Information supplied
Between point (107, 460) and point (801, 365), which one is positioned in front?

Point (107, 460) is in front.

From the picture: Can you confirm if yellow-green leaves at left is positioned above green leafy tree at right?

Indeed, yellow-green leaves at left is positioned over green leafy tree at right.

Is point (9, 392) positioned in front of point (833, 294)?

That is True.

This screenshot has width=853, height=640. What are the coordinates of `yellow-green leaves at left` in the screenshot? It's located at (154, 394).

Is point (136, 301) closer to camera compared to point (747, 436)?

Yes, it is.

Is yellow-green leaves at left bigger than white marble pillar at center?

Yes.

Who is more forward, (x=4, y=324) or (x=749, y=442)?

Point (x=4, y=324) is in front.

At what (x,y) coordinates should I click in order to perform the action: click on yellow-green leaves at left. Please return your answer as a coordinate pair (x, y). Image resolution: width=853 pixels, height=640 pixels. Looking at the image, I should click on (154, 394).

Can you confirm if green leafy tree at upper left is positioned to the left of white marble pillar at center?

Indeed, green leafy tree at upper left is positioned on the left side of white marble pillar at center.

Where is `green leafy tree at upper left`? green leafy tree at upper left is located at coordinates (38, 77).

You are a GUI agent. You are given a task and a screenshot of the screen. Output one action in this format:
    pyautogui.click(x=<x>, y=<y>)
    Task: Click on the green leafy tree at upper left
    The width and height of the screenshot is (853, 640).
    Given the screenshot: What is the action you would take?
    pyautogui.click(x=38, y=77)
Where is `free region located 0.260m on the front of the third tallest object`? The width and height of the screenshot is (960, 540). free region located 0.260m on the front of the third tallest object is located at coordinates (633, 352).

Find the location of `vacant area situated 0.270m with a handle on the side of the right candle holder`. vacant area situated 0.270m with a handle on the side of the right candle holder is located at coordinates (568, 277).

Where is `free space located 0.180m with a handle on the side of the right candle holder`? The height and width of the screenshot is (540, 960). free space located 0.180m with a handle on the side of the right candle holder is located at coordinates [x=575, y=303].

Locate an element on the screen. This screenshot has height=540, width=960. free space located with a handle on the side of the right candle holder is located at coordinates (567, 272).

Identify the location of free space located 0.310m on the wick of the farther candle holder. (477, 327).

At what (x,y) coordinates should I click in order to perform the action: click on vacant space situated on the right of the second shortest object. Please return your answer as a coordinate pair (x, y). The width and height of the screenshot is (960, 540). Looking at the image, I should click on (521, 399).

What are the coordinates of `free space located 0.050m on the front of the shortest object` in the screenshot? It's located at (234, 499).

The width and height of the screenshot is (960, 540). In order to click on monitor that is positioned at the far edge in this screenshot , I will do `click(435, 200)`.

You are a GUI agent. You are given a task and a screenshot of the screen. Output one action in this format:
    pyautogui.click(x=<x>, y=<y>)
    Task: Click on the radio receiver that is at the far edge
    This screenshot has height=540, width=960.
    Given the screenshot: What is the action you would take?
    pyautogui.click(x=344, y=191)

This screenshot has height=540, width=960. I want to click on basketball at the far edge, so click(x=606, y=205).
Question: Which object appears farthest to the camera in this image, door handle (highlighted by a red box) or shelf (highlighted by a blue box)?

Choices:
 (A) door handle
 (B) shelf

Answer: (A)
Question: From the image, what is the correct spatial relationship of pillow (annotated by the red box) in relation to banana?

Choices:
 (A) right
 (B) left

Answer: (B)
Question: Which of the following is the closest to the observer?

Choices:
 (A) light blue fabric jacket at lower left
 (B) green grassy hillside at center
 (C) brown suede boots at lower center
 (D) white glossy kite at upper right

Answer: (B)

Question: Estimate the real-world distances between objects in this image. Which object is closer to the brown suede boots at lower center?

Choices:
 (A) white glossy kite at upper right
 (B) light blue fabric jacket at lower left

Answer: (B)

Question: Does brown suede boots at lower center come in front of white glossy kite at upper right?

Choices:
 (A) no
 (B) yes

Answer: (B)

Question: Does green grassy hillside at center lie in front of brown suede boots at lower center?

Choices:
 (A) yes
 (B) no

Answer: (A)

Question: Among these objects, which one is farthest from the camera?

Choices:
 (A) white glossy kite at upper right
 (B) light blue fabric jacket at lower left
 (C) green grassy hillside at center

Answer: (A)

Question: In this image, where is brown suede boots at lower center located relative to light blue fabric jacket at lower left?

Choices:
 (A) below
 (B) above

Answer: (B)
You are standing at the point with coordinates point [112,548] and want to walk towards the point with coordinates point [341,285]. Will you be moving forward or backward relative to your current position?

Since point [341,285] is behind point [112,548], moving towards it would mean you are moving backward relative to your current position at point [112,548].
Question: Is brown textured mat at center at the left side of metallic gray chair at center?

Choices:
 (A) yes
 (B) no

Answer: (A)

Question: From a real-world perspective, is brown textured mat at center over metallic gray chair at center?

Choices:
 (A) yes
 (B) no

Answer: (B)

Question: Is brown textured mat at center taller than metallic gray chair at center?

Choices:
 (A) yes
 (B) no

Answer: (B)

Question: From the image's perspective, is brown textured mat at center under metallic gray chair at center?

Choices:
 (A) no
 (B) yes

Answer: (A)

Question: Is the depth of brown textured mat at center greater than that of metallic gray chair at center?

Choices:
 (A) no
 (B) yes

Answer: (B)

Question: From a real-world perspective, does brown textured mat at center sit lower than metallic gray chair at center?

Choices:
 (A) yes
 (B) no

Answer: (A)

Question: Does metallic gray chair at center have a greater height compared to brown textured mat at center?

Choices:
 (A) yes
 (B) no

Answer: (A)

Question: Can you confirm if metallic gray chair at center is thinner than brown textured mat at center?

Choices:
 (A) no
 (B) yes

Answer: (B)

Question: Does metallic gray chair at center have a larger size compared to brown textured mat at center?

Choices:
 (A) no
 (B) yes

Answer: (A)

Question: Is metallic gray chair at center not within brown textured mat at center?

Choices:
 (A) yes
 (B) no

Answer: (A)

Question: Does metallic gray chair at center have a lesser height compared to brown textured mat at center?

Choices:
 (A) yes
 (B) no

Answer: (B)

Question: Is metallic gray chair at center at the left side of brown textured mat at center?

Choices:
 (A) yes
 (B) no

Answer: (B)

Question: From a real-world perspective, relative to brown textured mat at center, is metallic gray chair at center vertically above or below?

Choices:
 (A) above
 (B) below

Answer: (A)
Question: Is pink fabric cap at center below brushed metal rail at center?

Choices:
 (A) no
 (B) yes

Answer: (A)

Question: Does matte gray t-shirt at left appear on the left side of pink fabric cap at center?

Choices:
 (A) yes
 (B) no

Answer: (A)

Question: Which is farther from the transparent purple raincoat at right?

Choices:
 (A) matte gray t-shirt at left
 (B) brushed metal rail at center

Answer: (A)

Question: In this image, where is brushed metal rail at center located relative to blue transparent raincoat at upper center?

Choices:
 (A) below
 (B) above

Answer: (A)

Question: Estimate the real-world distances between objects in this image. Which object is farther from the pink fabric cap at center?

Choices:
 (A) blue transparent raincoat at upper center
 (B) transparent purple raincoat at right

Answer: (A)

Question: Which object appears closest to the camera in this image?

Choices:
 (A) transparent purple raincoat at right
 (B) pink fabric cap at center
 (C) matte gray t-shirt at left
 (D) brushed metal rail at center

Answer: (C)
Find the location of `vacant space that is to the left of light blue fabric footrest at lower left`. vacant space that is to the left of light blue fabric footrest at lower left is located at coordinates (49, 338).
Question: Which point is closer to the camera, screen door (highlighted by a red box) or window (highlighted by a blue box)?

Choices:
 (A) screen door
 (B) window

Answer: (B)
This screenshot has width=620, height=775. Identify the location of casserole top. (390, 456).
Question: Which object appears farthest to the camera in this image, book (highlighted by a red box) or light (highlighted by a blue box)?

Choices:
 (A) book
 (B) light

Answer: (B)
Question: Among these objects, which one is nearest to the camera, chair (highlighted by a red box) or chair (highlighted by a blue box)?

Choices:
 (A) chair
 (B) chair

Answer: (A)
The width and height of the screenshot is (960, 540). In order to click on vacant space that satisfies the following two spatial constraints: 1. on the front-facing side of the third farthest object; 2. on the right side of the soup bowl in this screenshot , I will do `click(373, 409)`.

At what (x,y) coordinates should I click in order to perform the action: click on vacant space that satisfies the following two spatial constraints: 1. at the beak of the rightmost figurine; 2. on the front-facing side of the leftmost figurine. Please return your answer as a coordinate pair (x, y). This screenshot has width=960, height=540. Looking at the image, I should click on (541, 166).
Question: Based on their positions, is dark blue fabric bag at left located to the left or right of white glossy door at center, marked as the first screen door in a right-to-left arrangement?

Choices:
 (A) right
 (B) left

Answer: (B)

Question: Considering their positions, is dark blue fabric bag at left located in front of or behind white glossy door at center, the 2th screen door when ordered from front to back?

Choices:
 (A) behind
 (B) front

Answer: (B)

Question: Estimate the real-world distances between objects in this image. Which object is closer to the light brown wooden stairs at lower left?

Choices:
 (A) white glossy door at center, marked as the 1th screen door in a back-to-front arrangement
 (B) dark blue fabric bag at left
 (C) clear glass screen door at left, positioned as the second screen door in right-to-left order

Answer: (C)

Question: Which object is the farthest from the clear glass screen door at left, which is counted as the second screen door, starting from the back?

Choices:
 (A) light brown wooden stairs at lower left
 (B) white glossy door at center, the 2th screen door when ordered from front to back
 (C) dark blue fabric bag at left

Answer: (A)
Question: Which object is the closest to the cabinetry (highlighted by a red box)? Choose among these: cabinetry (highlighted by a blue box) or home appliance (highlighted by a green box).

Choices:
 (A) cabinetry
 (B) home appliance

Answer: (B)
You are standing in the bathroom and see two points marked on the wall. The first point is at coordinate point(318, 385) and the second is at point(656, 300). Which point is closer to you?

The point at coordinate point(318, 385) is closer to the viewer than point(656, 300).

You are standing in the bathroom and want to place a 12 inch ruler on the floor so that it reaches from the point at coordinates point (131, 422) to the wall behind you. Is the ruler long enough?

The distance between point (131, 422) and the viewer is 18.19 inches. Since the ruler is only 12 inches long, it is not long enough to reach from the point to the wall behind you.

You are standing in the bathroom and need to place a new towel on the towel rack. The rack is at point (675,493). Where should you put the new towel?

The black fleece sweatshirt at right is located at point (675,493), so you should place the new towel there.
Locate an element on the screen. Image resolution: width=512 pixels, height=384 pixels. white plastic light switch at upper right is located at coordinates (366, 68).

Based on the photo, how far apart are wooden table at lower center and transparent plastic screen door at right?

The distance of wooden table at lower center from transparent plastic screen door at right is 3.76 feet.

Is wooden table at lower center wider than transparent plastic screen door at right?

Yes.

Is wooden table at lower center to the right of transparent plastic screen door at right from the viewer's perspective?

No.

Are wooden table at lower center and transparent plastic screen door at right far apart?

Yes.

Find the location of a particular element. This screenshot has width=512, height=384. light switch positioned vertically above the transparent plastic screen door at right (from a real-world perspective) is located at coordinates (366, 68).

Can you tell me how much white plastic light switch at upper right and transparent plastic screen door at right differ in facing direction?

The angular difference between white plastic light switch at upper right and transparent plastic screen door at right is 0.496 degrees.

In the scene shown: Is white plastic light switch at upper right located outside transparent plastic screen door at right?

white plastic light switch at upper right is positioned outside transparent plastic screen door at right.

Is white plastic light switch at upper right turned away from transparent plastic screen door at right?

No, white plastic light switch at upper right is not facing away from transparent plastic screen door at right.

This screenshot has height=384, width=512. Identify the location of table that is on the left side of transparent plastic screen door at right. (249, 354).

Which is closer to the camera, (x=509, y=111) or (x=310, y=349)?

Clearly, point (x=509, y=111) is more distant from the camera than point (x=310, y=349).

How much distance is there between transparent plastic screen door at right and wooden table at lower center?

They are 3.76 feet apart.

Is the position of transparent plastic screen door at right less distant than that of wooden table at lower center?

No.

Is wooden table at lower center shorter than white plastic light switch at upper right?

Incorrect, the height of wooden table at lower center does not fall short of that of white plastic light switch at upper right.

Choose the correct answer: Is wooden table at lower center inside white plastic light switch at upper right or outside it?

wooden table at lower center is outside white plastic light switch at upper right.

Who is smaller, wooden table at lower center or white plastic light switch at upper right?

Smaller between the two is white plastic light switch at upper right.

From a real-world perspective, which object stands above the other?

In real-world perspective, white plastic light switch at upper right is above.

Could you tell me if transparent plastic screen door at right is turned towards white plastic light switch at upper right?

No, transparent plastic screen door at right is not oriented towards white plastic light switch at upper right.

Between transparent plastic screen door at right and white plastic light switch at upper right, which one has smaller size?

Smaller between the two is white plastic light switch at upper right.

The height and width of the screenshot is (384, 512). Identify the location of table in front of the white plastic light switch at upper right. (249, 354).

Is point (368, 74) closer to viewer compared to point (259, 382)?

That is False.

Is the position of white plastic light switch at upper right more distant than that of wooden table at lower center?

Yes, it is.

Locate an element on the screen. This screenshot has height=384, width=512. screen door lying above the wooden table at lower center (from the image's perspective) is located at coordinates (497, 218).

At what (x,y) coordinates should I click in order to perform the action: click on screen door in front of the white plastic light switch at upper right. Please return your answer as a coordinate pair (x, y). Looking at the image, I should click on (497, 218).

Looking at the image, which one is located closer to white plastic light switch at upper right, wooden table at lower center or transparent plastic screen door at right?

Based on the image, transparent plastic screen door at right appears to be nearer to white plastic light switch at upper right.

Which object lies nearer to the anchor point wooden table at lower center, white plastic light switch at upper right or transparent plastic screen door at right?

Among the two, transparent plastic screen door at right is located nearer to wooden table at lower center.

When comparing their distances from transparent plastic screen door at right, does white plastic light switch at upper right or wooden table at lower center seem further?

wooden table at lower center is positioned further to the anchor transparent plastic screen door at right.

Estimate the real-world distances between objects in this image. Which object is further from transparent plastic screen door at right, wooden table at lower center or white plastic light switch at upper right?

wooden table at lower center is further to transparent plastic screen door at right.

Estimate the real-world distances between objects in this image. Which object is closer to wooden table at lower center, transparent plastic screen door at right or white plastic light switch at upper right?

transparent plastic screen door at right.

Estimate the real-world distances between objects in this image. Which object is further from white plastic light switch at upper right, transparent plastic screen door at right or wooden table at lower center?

Exercise description
Which lines in the records above contain the word "there"? Show each of those lines in full.

Final answer
The black fleece sweatshirt at right is located at point (675,493), so you should place the new towel there.
How much distance is there between transparent plastic screen door at right and wooden table at lower center?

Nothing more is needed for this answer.